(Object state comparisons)
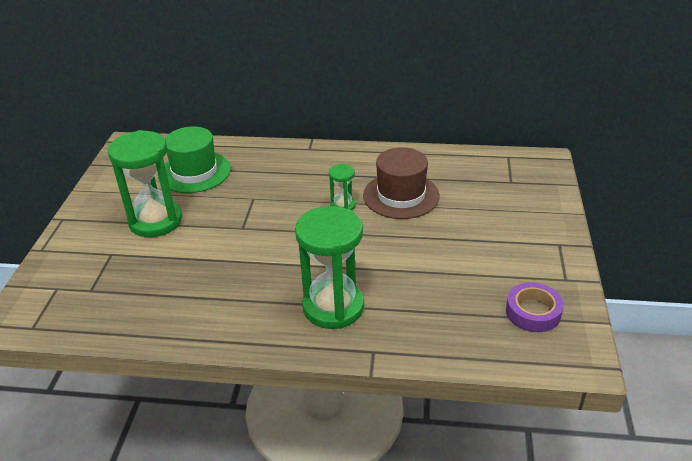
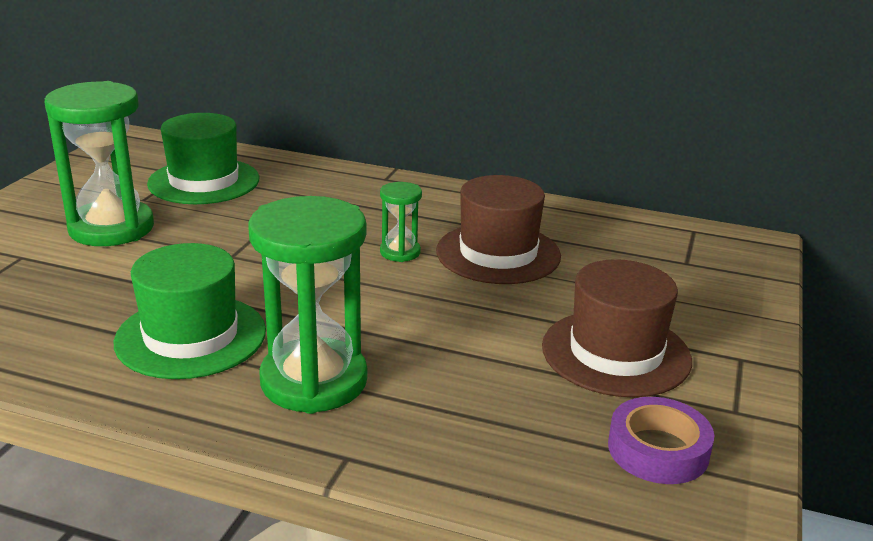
camera: 10 degrees right, 10 degrees down
none -> green hat [114,243,266,379]
none -> brown hat [542,259,692,397]

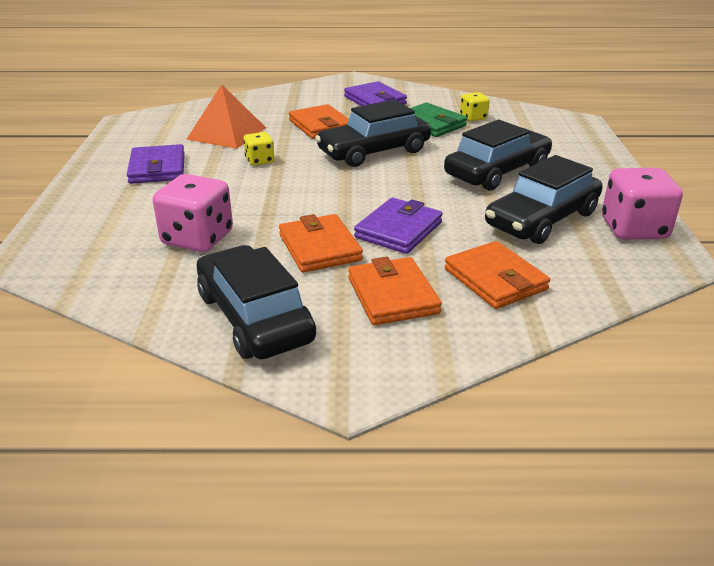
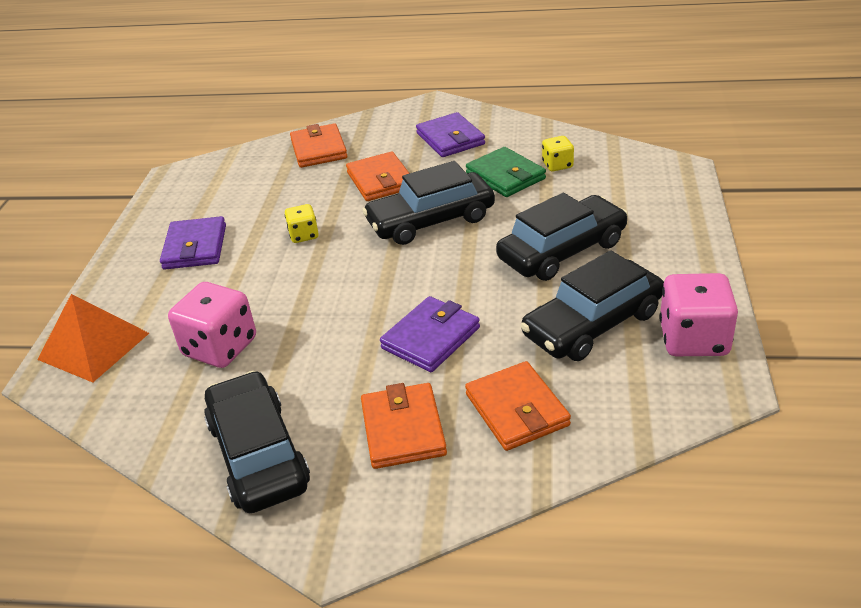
camera: 10 degrees right, 5 degrees up
orange pyramid [186,84,266,149] -> orange pyramid moved to [37,294,149,383]
orange wallet [279,214,363,273] -> orange wallet moved to [290,123,347,168]

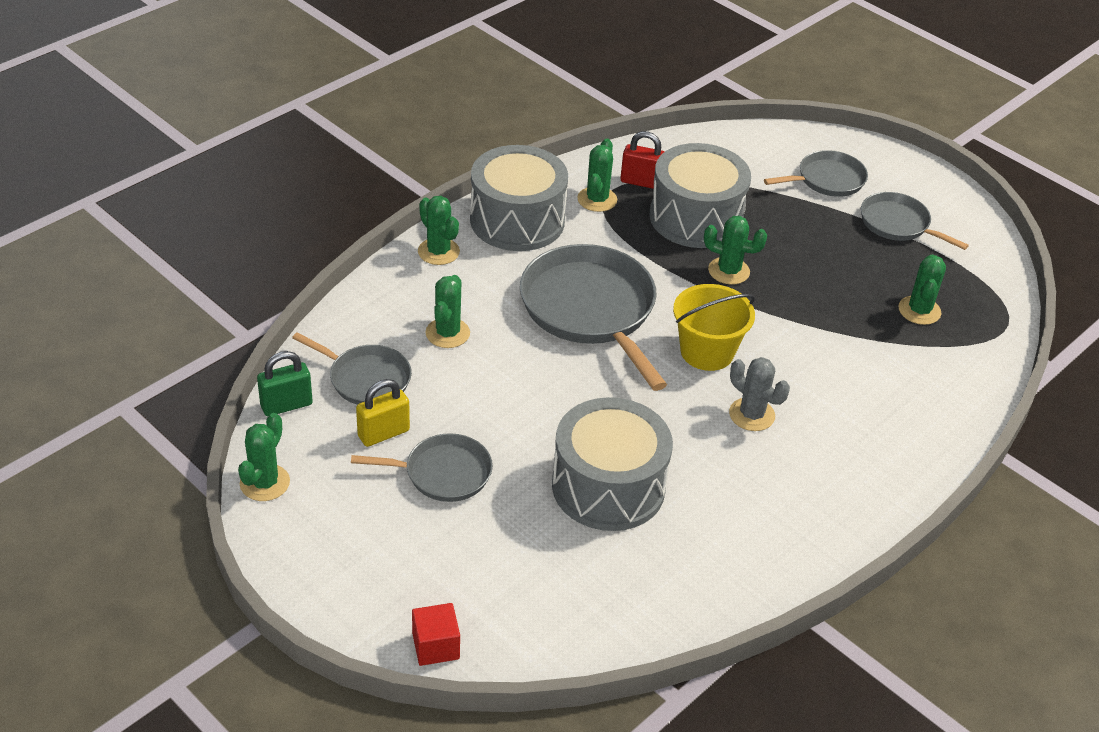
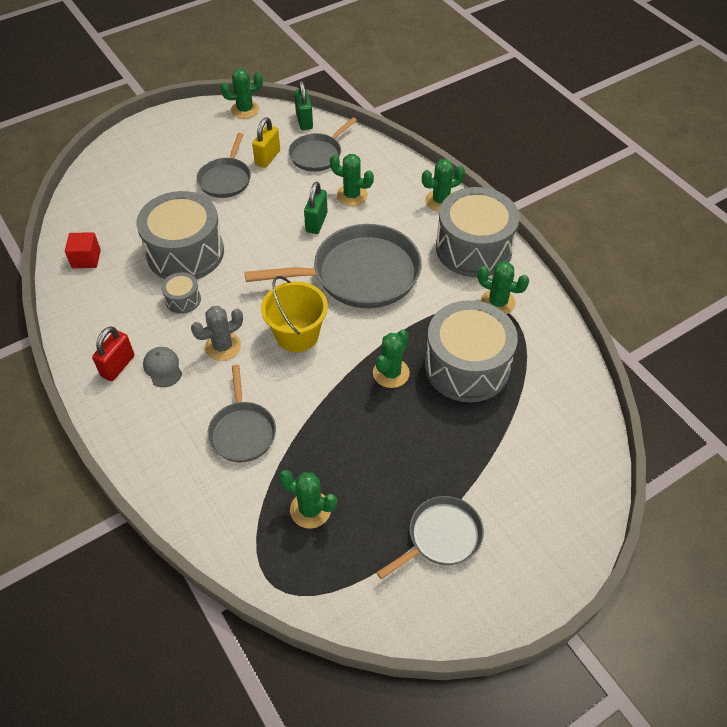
camera: 105 degrees right, 10 degrees up
green cactus [238,413,290,501] -> green cactus turned 45 degrees counterclockwise [220,68,263,119]
yellow padlock [356,379,410,447] -> yellow padlock turned 45 degrees clockwise [252,118,280,168]
red cube [412,603,460,666] -> red cube moved to [65,232,101,268]
red padlock [620,131,665,189] -> red padlock moved to [92,326,134,381]
grey pan [764,150,868,197] -> grey pan moved to [207,365,276,462]
none -> grey cap [143,347,182,387]
none -> grey drum [161,272,201,314]
none -> green padlock [304,182,328,234]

*What the task asks*
Output must match the lines from the start of the records above through the line that contains "camera: 105 degrees right, 10 degrees up", exactly and with every picture removed.

*Output for this exercise*
camera: 10 degrees right, 10 degrees down
none -> green hat [114,243,266,379]
none -> brown hat [542,259,692,397]

camera: 10 degrees right, 5 degrees up
orange pyramid [186,84,266,149] -> orange pyramid moved to [37,294,149,383]
orange wallet [279,214,363,273] -> orange wallet moved to [290,123,347,168]

camera: 105 degrees right, 10 degrees up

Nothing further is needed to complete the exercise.